### ACTION ITEM
Give the number of lines below that contain the string "degrees", and no other text.

### SUPPLIED DATA
○ ○ ○
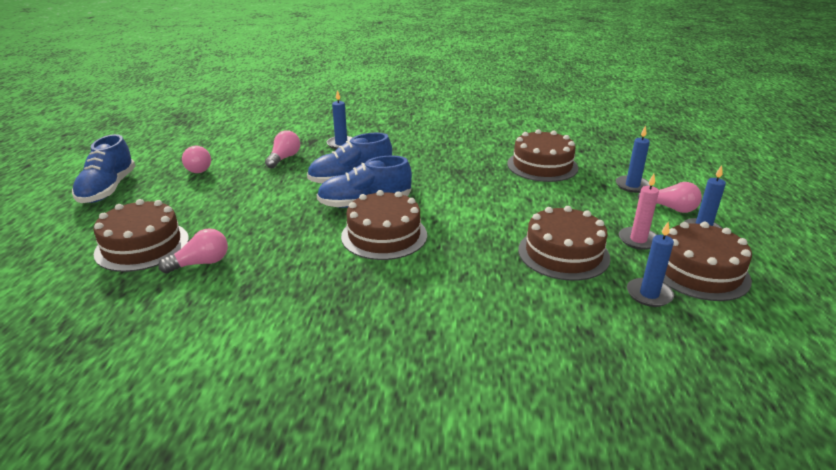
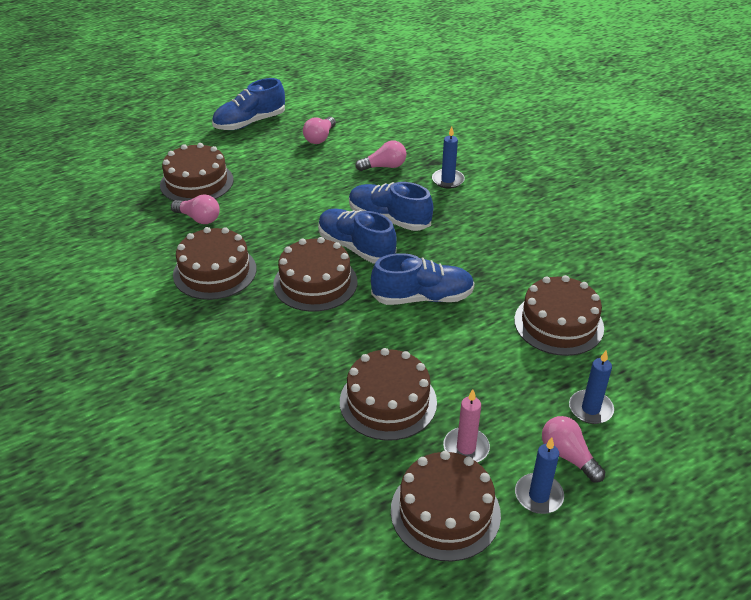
camera: 55 degrees right, 10 degrees up
(296, 281) = (215, 272): none -> brown cake
(460, 199) = (423, 298): none -> blue shoe
(649, 294) = (368, 483): blue candle -> none
(670, 208) = (568, 456): pink light bulb -> pink light bulb turned 150 degrees clockwise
○ ○ ○
### ANSWER TO THE PROBLEM
2